### Exercise instructions
Copy verbatim the block of lines in the entries below whose first line contains "D7: diode 1N914" and whose last line contains "U1 pin STAT: STAT -> CHG". Leave out all other lines.

### Provided information
- - -

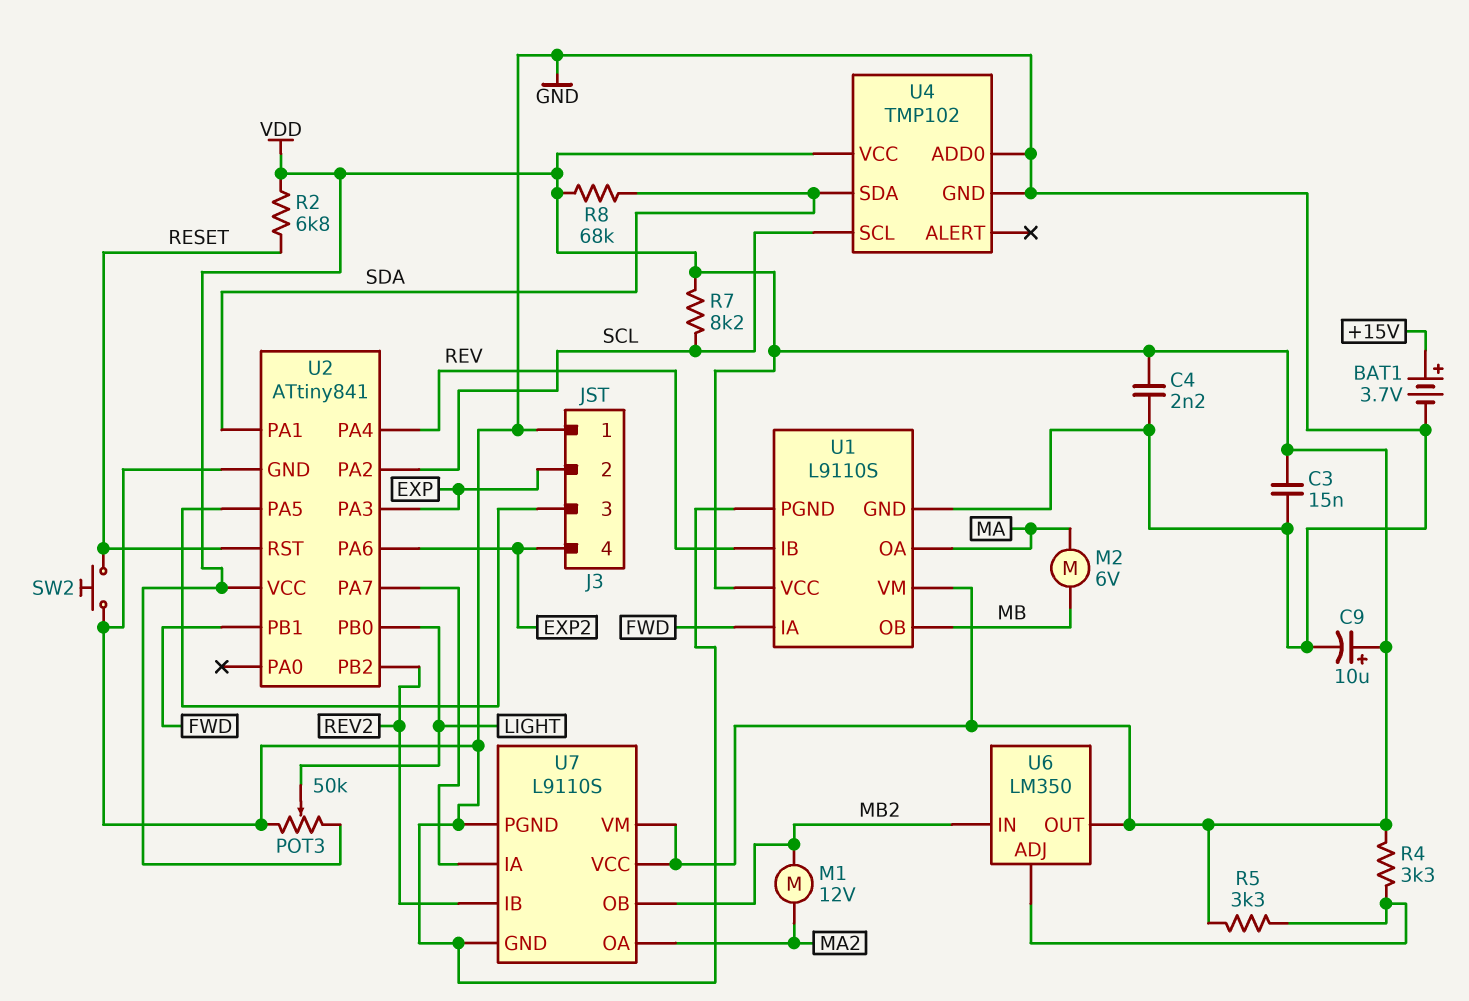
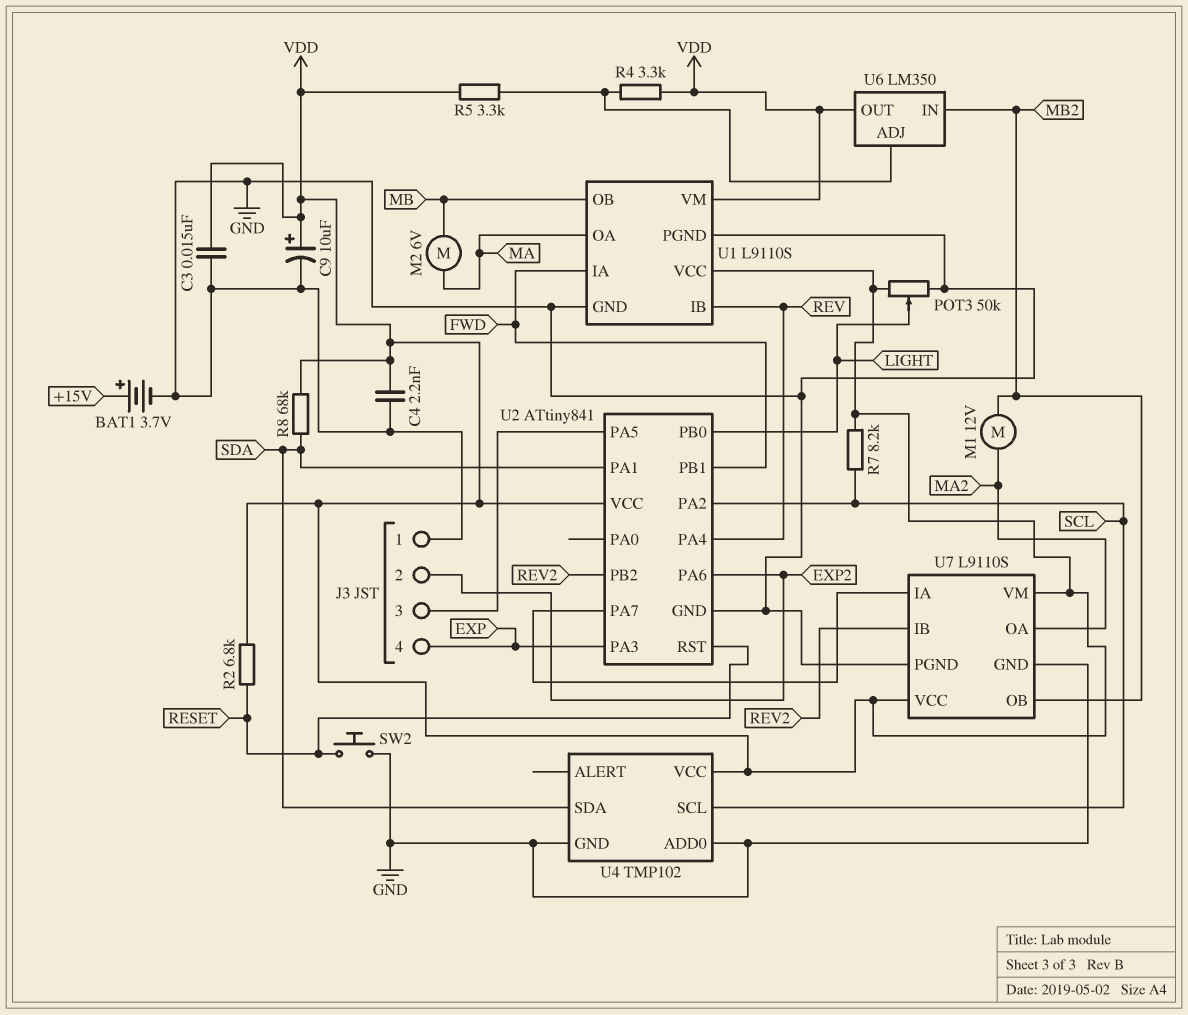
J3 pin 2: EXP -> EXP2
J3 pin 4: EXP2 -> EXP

- - -

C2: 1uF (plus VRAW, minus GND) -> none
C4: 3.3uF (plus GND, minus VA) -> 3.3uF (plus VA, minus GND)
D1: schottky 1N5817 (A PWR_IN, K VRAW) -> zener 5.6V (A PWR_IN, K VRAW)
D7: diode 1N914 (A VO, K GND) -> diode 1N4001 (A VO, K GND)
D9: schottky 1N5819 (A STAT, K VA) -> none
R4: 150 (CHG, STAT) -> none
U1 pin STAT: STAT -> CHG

- - -

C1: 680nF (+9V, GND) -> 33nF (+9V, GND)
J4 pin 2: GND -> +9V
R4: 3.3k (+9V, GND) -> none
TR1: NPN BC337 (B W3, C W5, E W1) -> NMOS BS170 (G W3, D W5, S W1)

- - -

### Exercise result
D7: diode 1N914 (A VO, K GND) -> diode 1N4001 (A VO, K GND)
D9: schottky 1N5819 (A STAT, K VA) -> none
R4: 150 (CHG, STAT) -> none
U1 pin STAT: STAT -> CHG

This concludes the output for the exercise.